Aim of the task —
Reproduce word for word, from the entries below, the line with "green dumbbell: 7 -> 6", the line with "turquoise tape: 7 -> 4", and every line between them, and nothing more.

Data —
━━━━━━━━━━━━━━━━━━━━━━━━━━━━━━
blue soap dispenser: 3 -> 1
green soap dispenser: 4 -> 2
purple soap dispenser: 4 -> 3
━━━━━━━━━━━━━━━━━━━━━━━━━━━━━━
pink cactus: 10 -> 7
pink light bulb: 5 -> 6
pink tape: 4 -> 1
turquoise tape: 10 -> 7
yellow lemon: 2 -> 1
━━━━━━━━━━━━━━━━━━━━━━━━━━━━━━
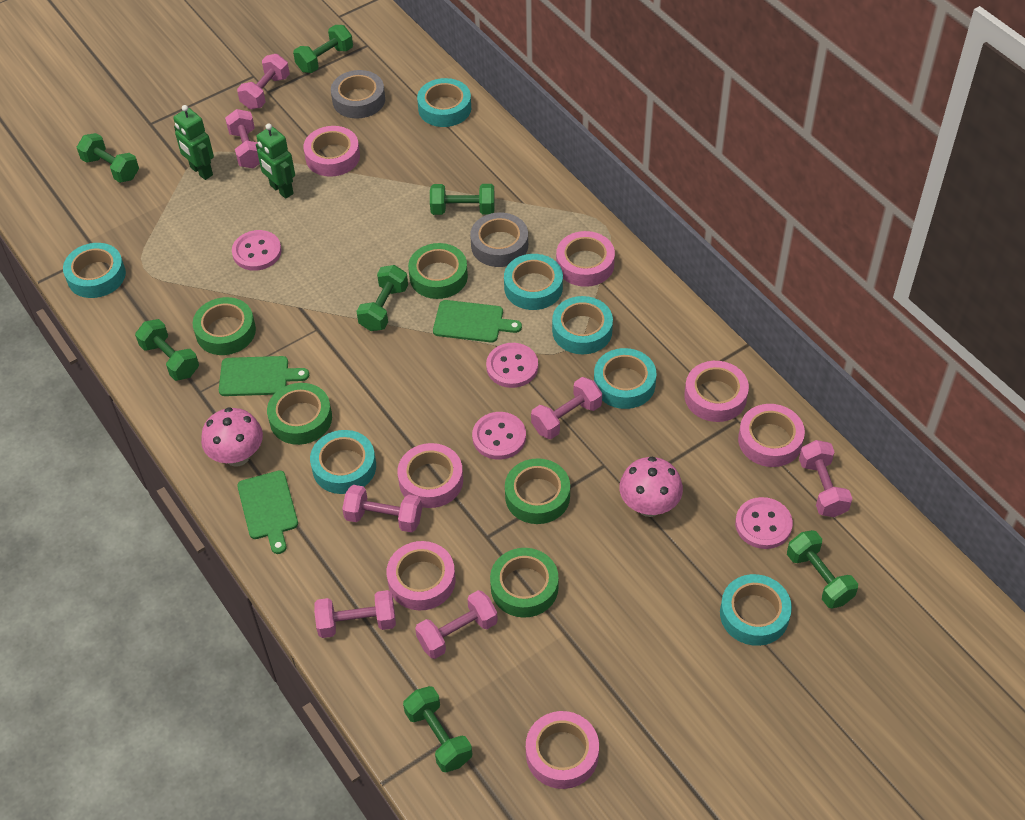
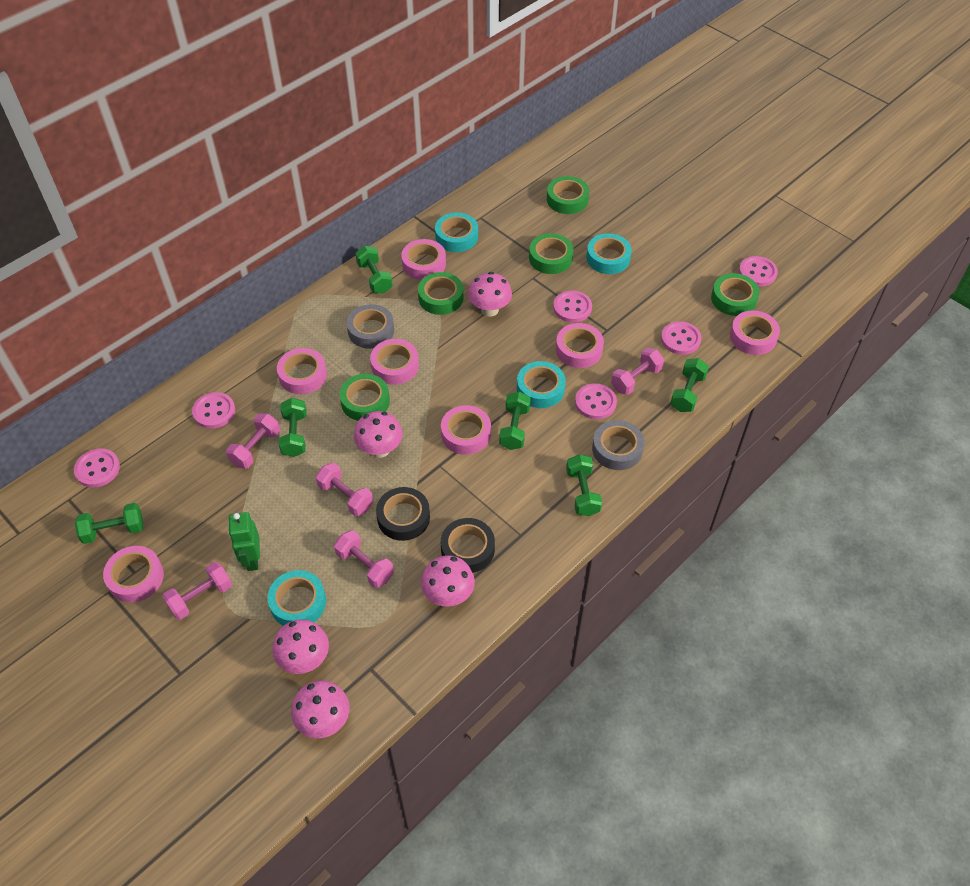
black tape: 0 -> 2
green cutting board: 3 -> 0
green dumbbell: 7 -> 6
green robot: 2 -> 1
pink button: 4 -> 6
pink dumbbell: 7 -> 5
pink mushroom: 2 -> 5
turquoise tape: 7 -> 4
━━━━━━━━━━━━━━━━━━━━━━━━━━━━━━
Result of this exercise —
green dumbbell: 7 -> 6
green robot: 2 -> 1
pink button: 4 -> 6
pink dumbbell: 7 -> 5
pink mushroom: 2 -> 5
turquoise tape: 7 -> 4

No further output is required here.